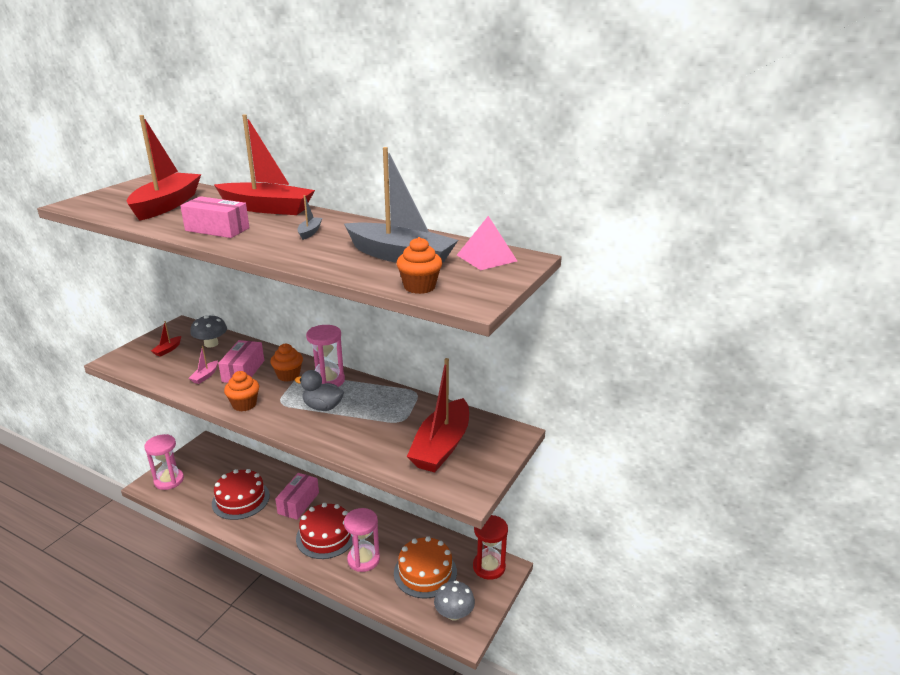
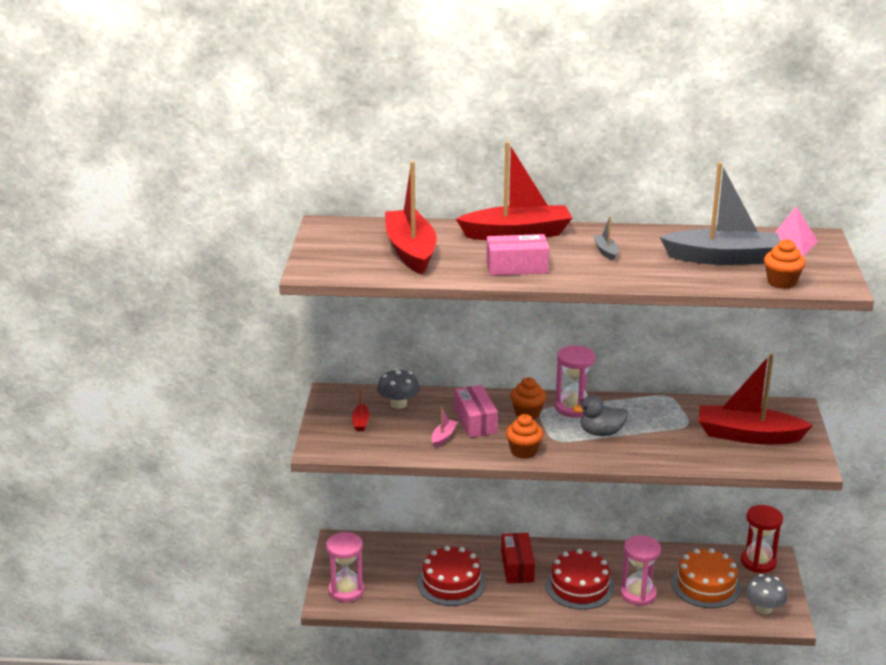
camera: 25 degrees left, 0 degrees up
(205, 376) = (443, 437): pink boat -> pink boat turned 150 degrees counterclockwise
(298, 503) = (517, 567): pink box -> red box
(441, 446) = (748, 435): red boat -> red boat turned 105 degrees clockwise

__________________________________________________

The lines from the one containing "(298, 503) = (517, 567): pink box -> red box" through the final line of the listing above are to be repeated exactly, and nothing else is to be printed.

(298, 503) = (517, 567): pink box -> red box
(441, 446) = (748, 435): red boat -> red boat turned 105 degrees clockwise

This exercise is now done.